**Records for this task:**

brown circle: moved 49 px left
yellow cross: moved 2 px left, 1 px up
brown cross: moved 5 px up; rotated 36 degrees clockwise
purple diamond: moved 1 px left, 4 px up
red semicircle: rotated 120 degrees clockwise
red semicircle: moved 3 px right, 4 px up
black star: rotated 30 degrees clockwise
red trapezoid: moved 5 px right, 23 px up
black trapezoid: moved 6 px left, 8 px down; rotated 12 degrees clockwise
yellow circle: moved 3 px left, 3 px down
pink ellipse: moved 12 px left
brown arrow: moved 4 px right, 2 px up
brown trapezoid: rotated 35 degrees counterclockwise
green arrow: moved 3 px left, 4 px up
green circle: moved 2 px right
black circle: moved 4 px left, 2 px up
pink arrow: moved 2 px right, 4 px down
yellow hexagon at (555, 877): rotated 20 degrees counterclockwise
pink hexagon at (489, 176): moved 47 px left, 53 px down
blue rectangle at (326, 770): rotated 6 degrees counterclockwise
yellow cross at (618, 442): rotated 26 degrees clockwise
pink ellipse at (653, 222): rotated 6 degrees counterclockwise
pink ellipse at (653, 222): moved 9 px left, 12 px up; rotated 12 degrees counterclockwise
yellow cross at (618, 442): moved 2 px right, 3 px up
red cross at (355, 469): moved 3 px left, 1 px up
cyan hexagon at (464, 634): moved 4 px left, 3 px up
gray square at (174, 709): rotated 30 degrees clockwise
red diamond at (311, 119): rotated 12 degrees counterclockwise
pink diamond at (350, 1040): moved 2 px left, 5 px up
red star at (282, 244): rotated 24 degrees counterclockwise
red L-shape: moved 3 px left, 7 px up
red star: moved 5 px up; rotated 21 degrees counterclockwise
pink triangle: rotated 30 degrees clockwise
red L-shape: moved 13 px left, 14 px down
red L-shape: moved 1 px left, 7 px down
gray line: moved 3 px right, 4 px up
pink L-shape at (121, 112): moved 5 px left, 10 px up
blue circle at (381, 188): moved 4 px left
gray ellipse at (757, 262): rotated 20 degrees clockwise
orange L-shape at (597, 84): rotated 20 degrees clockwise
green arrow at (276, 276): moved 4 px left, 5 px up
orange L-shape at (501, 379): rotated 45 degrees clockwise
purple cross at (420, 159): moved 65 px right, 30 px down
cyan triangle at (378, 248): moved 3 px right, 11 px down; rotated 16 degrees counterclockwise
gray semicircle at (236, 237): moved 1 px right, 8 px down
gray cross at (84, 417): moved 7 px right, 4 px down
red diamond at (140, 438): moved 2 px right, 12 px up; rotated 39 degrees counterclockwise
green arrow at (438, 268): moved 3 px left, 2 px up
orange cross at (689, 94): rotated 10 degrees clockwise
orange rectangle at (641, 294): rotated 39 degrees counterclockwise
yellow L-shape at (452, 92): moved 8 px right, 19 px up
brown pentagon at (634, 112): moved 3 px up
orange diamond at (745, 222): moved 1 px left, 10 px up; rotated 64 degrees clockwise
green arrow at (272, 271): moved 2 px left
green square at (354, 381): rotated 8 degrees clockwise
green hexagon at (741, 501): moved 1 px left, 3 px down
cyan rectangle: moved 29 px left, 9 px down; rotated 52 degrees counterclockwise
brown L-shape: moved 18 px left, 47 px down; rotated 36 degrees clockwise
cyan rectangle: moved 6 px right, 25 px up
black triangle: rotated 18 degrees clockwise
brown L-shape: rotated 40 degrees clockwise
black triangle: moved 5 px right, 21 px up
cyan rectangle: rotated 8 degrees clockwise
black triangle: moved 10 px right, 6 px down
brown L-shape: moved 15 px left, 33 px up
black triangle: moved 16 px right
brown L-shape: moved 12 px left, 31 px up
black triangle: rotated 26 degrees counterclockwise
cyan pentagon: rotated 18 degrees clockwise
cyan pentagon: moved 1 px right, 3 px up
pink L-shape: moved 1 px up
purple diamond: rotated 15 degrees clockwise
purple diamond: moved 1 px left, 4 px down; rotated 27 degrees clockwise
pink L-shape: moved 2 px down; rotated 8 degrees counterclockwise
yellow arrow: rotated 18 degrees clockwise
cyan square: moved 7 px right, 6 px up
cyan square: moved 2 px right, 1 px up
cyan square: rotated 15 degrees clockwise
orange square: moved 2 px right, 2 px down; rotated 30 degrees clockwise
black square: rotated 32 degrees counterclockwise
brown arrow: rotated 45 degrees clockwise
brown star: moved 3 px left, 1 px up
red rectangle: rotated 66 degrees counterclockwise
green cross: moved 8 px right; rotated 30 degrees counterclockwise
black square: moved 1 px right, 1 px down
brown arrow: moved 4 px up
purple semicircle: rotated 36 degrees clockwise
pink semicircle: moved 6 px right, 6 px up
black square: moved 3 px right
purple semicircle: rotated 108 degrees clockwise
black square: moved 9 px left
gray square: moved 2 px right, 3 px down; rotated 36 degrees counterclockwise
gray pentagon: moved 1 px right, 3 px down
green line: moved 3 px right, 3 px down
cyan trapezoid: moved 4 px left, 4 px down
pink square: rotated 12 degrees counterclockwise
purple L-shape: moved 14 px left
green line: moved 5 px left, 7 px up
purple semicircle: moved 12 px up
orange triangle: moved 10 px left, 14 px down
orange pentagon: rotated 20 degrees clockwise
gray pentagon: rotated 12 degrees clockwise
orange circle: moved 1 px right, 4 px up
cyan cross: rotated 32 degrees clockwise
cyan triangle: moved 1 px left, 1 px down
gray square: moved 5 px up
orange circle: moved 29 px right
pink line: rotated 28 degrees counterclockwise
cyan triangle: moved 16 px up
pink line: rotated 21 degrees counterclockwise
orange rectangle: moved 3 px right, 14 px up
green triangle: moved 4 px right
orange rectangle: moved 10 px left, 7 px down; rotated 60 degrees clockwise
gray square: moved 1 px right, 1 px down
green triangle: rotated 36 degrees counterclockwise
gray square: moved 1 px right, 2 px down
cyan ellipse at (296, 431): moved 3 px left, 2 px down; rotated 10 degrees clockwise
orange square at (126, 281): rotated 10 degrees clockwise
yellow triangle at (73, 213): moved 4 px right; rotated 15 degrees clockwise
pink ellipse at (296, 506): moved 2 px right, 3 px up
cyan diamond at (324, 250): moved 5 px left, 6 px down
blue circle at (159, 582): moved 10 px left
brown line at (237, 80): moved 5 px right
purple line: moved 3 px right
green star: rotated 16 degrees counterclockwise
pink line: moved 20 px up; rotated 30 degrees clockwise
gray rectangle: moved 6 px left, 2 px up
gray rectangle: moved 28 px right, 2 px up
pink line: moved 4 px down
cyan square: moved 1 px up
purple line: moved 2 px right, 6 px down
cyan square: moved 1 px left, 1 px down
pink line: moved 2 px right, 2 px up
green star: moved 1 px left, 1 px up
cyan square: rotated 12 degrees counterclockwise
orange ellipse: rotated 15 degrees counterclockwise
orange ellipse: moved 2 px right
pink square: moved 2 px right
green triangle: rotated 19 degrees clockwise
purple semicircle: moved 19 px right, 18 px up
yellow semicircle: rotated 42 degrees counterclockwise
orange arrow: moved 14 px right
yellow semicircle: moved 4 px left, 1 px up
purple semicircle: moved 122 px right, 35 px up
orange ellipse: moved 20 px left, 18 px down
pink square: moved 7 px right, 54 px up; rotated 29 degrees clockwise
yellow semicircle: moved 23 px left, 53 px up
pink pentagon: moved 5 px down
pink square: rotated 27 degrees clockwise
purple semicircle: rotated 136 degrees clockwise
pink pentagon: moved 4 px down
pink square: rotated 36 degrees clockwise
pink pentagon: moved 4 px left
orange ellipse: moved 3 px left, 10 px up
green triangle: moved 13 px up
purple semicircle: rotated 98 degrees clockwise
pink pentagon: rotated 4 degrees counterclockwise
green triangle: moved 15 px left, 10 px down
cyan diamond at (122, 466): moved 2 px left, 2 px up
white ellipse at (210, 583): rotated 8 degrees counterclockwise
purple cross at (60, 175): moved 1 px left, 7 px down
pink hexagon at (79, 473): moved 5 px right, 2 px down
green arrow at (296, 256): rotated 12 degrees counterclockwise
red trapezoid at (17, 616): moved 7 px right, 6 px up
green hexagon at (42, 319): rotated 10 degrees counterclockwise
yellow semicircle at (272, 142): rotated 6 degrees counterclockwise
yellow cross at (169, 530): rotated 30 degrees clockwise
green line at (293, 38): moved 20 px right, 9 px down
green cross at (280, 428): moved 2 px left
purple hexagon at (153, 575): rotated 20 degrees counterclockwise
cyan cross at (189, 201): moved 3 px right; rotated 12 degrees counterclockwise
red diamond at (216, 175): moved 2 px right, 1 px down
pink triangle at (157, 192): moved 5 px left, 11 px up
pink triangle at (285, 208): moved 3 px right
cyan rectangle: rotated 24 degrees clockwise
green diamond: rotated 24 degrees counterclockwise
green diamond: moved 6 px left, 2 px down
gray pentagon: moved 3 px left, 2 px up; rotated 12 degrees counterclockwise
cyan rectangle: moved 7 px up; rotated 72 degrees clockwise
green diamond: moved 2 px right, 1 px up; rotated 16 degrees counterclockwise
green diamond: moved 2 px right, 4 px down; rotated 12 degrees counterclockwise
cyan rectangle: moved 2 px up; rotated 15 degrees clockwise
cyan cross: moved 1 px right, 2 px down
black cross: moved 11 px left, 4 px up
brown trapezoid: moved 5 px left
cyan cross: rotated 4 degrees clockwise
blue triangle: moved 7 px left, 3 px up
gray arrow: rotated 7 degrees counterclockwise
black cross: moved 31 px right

**Exercise aim:** Extract the rows above from the first one through the line containing "red trapezoid: moved 5 px right, 23 px up", both included, and reproduce each line verbatim.

**Solution:**
brown circle: moved 49 px left
yellow cross: moved 2 px left, 1 px up
brown cross: moved 5 px up; rotated 36 degrees clockwise
purple diamond: moved 1 px left, 4 px up
red semicircle: rotated 120 degrees clockwise
red semicircle: moved 3 px right, 4 px up
black star: rotated 30 degrees clockwise
red trapezoid: moved 5 px right, 23 px up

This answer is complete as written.